[Start of section]

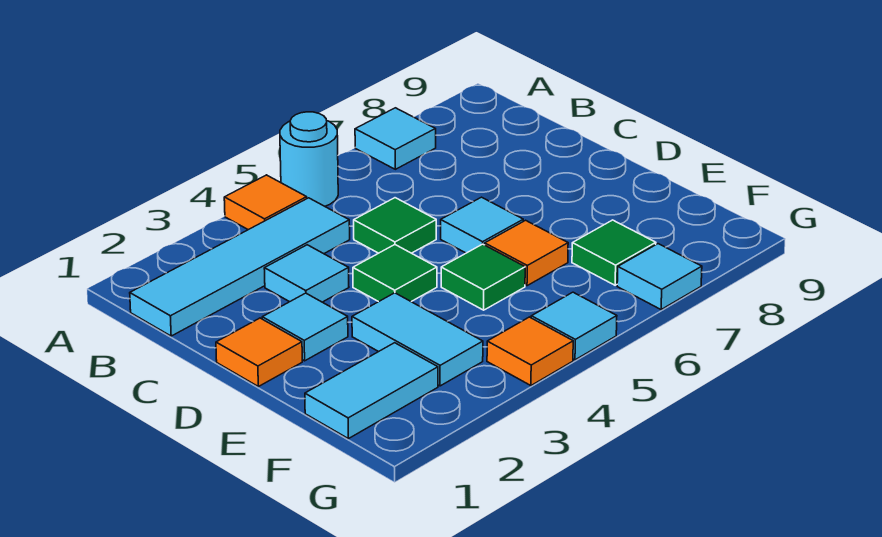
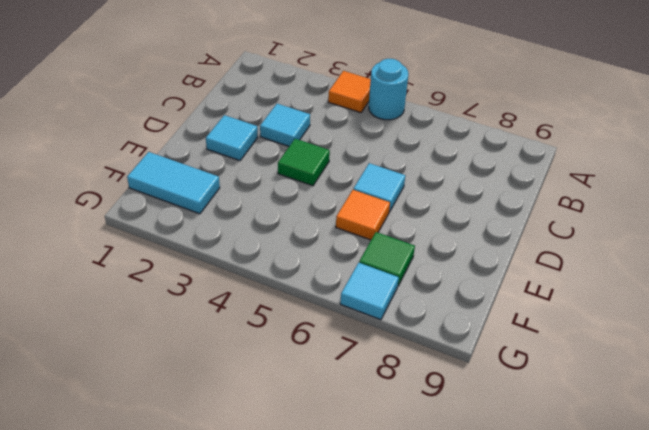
none -> cyan 1x1 tile [355,108,436,169]
none -> cyan 1x4 tile [130,198,350,336]
none -> green 1x1 tile [354,198,436,253]

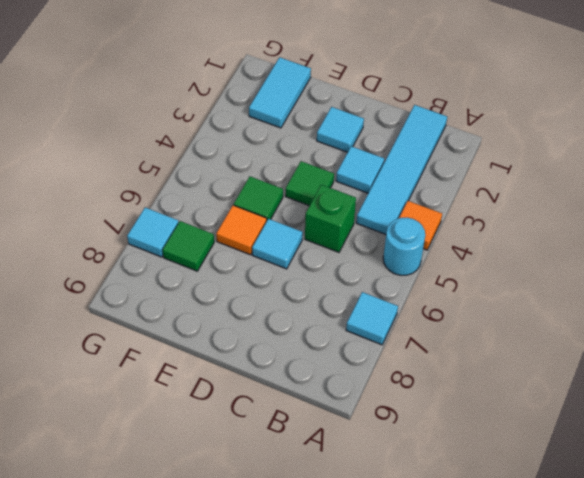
green 1x1 brick [305,185,356,252] -> green 1x1 tile [354,198,436,253]
none -> orange 1x1 tile [216,318,302,387]
none -> cyan 1x2 tile [352,293,483,386]
none -> orange 1x1 tile [487,317,573,386]

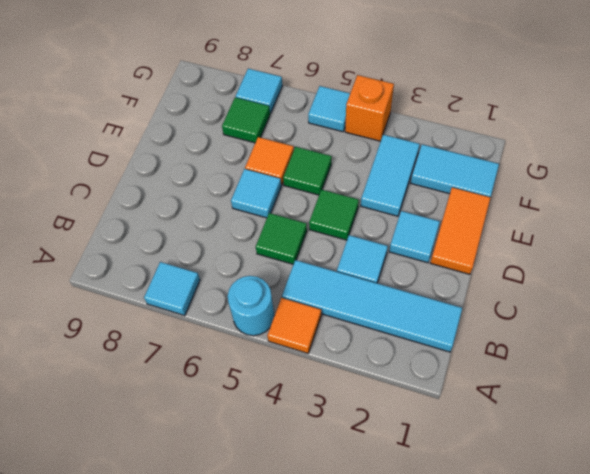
orange 1x2 tile [431,187,491,274] -> orange 1x1 tile [216,318,302,387]
orange 1x1 brick [345,75,394,141] -> orange 1x1 tile [487,317,573,386]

[End of section]

— Directions for this task —
If an entry holds a picture, leave the picture out and repeat the rest exactly.

— Result below —
none -> cyan 1x1 tile [355,108,436,169]
none -> cyan 1x4 tile [130,198,350,336]
none -> green 1x1 tile [354,198,436,253]

green 1x1 brick [305,185,356,252] -> green 1x1 tile [354,198,436,253]
none -> orange 1x1 tile [216,318,302,387]
none -> cyan 1x2 tile [352,293,483,386]
none -> orange 1x1 tile [487,317,573,386]

orange 1x2 tile [431,187,491,274] -> orange 1x1 tile [216,318,302,387]
orange 1x1 brick [345,75,394,141] -> orange 1x1 tile [487,317,573,386]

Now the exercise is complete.